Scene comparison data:
[Start of section]

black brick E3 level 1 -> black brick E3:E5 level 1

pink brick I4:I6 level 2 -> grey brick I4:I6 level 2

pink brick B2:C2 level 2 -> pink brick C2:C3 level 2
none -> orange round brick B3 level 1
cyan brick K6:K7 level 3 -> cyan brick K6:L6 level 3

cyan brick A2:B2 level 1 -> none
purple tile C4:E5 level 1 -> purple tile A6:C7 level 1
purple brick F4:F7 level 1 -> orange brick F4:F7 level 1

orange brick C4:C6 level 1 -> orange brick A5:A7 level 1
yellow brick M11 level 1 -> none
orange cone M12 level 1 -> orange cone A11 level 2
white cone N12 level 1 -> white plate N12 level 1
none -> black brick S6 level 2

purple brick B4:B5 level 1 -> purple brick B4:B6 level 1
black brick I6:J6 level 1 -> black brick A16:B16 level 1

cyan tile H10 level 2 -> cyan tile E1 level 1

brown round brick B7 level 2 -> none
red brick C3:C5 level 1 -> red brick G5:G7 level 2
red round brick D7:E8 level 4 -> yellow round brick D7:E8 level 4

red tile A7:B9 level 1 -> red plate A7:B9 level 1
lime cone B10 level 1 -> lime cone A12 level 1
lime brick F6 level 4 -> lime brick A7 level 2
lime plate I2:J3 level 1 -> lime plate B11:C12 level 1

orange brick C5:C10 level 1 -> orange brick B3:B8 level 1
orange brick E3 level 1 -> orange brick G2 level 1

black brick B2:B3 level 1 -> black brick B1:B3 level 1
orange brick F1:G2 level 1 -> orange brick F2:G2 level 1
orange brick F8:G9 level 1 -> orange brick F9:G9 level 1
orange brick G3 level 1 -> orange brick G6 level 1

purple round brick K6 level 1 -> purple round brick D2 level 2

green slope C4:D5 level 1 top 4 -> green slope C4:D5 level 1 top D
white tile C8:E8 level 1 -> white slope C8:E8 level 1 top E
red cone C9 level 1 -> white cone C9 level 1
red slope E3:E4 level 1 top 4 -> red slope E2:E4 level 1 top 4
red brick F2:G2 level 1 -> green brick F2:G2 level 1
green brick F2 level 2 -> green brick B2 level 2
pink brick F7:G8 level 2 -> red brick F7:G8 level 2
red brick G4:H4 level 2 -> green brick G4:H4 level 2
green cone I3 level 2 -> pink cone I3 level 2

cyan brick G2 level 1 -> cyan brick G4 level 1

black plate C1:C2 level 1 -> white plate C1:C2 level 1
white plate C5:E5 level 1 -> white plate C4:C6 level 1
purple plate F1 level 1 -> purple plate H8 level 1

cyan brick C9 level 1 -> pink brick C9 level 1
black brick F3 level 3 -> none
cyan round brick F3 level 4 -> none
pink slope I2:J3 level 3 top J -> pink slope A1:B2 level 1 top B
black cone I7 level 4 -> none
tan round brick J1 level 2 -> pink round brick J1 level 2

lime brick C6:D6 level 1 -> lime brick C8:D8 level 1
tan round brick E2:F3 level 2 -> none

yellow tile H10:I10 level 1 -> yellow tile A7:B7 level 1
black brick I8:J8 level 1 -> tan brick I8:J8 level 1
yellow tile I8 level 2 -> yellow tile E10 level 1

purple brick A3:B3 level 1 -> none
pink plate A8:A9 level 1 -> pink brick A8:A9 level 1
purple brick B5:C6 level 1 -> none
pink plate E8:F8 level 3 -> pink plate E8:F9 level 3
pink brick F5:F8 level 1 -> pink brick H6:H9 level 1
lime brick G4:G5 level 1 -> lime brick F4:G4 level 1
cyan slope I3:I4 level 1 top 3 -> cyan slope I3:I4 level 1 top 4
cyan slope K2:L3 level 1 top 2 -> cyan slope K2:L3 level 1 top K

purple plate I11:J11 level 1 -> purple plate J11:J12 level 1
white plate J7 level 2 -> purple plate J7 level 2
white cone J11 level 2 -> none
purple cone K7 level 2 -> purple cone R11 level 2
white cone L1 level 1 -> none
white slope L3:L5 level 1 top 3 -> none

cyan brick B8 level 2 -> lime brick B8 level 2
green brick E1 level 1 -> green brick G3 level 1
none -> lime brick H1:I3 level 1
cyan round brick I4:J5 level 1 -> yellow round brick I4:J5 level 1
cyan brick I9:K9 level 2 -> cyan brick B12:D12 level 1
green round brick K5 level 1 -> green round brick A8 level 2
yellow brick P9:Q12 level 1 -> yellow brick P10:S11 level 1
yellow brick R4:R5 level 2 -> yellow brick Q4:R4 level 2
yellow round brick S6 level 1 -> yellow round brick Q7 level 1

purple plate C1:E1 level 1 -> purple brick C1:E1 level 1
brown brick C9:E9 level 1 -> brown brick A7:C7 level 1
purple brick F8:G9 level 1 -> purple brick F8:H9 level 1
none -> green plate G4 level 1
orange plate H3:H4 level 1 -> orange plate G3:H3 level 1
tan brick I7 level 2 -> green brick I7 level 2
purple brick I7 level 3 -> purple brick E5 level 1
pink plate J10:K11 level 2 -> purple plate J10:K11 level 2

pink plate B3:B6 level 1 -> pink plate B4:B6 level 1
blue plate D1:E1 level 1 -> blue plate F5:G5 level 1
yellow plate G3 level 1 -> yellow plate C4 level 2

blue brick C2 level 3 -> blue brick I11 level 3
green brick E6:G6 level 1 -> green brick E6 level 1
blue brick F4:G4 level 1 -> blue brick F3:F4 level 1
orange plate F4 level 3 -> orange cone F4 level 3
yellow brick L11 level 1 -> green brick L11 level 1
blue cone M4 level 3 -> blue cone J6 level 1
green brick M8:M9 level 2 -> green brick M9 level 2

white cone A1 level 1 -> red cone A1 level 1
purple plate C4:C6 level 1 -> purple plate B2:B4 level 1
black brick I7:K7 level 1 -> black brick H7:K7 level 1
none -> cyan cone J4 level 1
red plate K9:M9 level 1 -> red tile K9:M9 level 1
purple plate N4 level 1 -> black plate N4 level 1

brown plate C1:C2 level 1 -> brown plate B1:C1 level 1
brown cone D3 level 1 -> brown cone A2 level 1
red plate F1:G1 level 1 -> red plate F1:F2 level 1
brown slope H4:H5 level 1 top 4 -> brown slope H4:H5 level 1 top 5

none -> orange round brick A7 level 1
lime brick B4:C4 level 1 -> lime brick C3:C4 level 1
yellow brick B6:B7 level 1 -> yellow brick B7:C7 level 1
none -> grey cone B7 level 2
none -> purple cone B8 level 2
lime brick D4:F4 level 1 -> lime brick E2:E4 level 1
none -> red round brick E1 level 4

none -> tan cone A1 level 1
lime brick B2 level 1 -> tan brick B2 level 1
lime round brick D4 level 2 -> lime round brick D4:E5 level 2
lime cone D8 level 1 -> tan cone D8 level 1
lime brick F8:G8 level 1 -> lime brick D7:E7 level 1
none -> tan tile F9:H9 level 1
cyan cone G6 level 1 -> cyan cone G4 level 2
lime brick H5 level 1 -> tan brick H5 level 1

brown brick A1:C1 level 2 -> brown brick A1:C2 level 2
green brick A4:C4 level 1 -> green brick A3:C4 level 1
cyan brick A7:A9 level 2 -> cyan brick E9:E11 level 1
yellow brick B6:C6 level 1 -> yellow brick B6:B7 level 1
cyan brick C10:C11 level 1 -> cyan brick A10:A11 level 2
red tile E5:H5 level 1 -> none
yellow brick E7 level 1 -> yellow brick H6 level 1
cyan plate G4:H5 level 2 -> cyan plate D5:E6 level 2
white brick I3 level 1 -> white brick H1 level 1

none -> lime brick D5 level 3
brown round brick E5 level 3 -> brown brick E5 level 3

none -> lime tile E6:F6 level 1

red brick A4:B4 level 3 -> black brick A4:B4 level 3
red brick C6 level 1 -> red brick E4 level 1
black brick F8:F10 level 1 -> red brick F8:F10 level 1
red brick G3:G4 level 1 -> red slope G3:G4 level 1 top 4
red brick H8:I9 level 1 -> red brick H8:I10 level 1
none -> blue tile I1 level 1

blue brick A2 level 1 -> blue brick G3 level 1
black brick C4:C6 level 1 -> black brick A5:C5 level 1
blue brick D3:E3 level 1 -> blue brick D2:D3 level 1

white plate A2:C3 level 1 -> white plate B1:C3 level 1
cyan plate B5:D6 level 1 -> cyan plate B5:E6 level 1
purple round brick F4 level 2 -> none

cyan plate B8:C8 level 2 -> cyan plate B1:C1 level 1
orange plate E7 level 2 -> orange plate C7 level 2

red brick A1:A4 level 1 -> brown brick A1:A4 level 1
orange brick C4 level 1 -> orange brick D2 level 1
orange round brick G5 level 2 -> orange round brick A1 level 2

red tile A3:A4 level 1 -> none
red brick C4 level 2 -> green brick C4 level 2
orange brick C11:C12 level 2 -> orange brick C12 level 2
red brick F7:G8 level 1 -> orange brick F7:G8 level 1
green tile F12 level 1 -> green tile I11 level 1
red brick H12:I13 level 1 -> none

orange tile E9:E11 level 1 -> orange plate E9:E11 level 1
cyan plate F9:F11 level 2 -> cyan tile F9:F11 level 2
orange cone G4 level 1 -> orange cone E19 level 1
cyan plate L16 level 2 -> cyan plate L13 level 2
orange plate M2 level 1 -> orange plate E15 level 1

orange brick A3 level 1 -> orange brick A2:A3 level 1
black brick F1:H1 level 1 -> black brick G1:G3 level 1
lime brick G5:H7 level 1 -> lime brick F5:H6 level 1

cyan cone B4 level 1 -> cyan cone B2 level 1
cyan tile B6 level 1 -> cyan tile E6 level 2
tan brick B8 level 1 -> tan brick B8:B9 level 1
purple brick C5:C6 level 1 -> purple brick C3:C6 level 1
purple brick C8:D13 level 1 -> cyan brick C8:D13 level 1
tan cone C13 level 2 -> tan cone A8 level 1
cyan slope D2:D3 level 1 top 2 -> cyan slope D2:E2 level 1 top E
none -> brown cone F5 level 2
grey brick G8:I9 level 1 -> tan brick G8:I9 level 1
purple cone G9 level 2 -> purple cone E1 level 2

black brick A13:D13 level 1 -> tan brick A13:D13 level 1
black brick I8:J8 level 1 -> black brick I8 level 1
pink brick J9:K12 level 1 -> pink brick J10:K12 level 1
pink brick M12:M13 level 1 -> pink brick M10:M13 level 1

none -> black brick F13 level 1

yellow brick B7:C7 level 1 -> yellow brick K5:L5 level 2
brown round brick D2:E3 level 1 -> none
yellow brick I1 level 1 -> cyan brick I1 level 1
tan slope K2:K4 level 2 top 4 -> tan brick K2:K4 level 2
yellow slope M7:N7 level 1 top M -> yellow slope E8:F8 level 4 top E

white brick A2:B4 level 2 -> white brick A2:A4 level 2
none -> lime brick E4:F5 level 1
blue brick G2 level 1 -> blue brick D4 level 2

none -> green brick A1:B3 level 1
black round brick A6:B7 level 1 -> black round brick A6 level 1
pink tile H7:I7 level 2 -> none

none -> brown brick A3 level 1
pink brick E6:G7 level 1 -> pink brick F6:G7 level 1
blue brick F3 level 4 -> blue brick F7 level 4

[End of section]

### EXERCISE
Reproduce verbatim the lines above, from the line with "purple brick B5:C6 level 1 -> none" through the line with "white cone L1 level 1 -> none".

### TASK RESULT
purple brick B5:C6 level 1 -> none
pink plate E8:F8 level 3 -> pink plate E8:F9 level 3
pink brick F5:F8 level 1 -> pink brick H6:H9 level 1
lime brick G4:G5 level 1 -> lime brick F4:G4 level 1
cyan slope I3:I4 level 1 top 3 -> cyan slope I3:I4 level 1 top 4
cyan slope K2:L3 level 1 top 2 -> cyan slope K2:L3 level 1 top K

purple plate I11:J11 level 1 -> purple plate J11:J12 level 1
white plate J7 level 2 -> purple plate J7 level 2
white cone J11 level 2 -> none
purple cone K7 level 2 -> purple cone R11 level 2
white cone L1 level 1 -> none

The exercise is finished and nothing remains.